• _TASK INSTRUCTIONS_: The required output is the line with "C4: 15pF (0V, U1/XOUT) -> 15pF (0V, VA)" plus all lines that follow it to the end of the listing below, written out exactly, with no pictures.
── RECORDS FOR PROCESSING
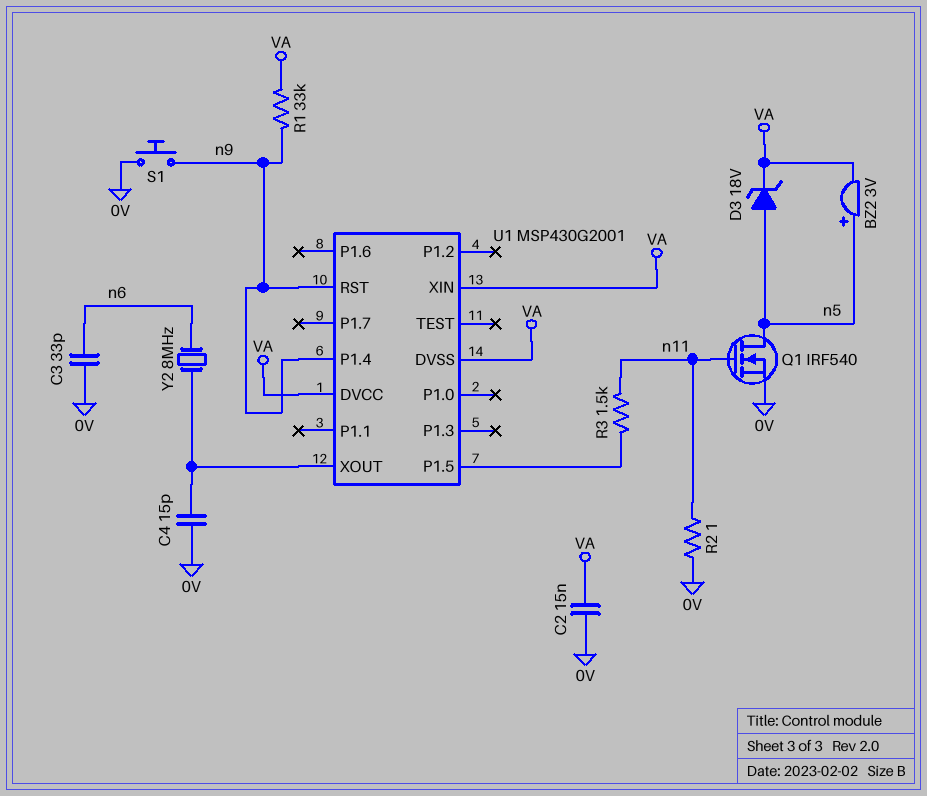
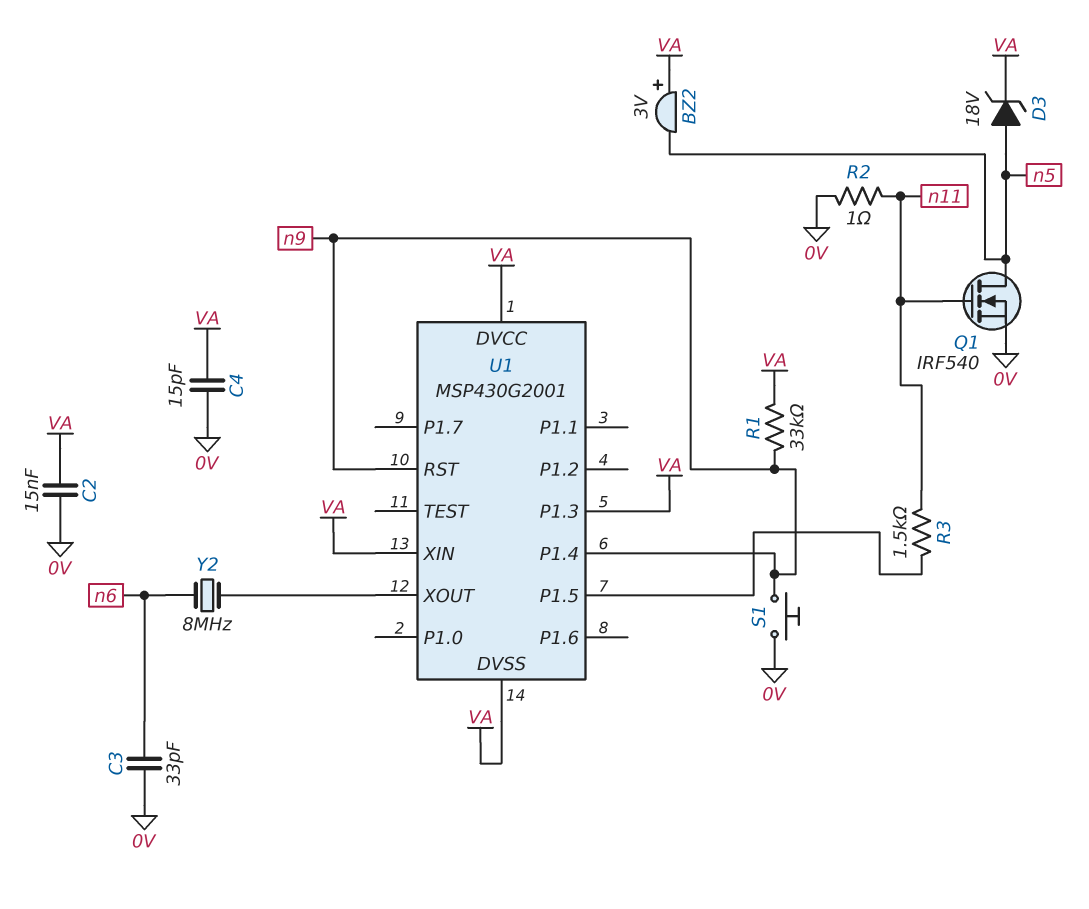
BZ2: buzzer 3V (plus n5, minus VA) -> buzzer 3V (plus VA, minus n5)
C4: 15pF (0V, U1/XOUT) -> 15pF (0V, VA)
U1 pin P1.3: none -> VA

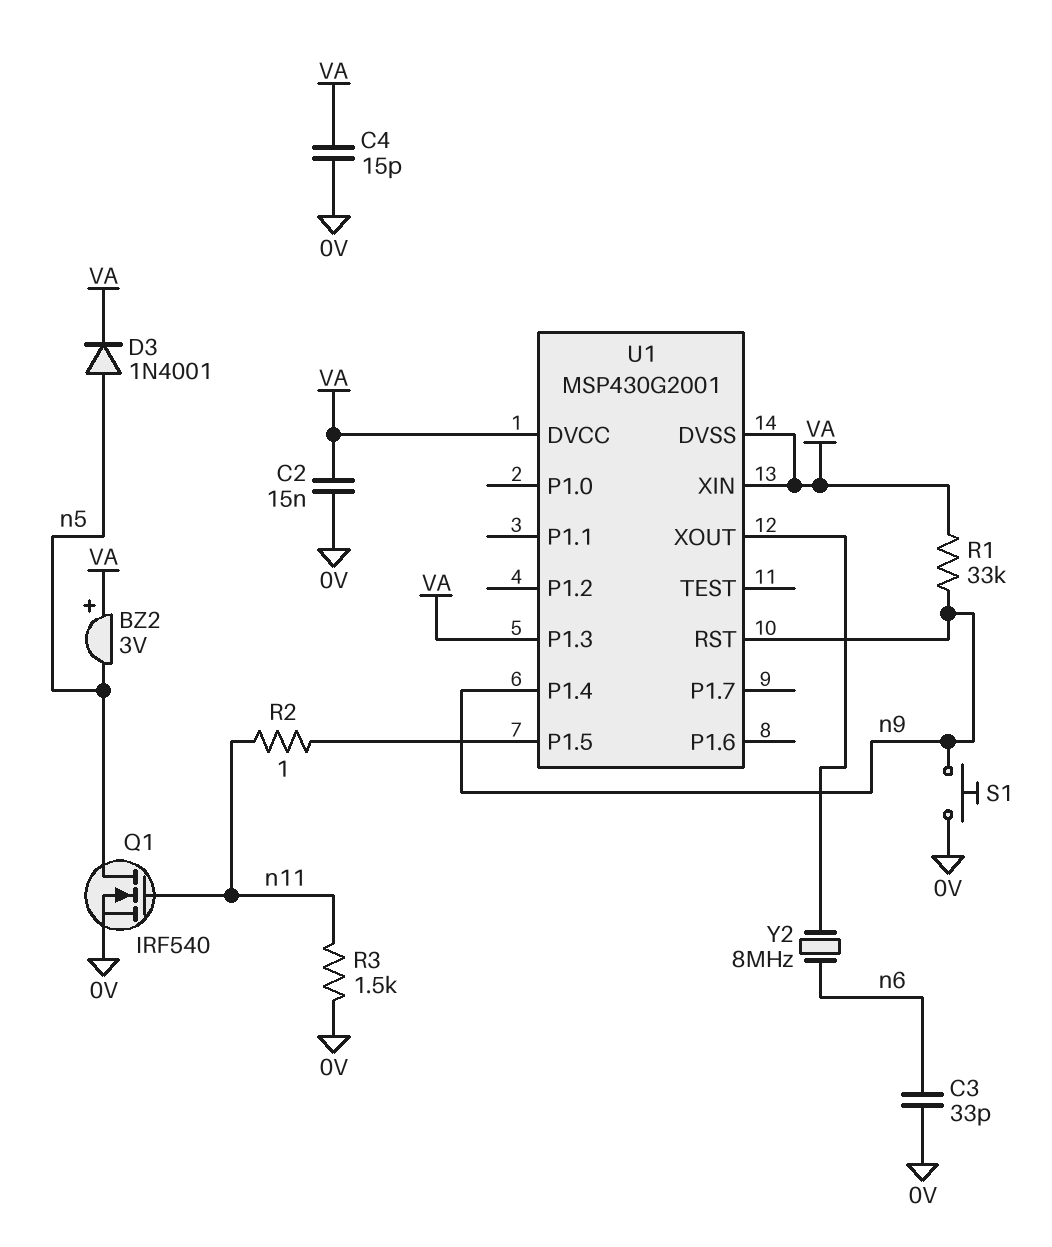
D3: zener 18V (A n5, K VA) -> diode 1N4001 (A n5, K VA)
R2: 1 (0V, n11) -> 1 (U1/P1.5, n11)
R3: 1.5k (U1/P1.5, n11) -> 1.5k (0V, n11)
────
• _RESULT OF THIS EXERCISE_:
C4: 15pF (0V, U1/XOUT) -> 15pF (0V, VA)
U1 pin P1.3: none -> VA

D3: zener 18V (A n5, K VA) -> diode 1N4001 (A n5, K VA)
R2: 1 (0V, n11) -> 1 (U1/P1.5, n11)
R3: 1.5k (U1/P1.5, n11) -> 1.5k (0V, n11)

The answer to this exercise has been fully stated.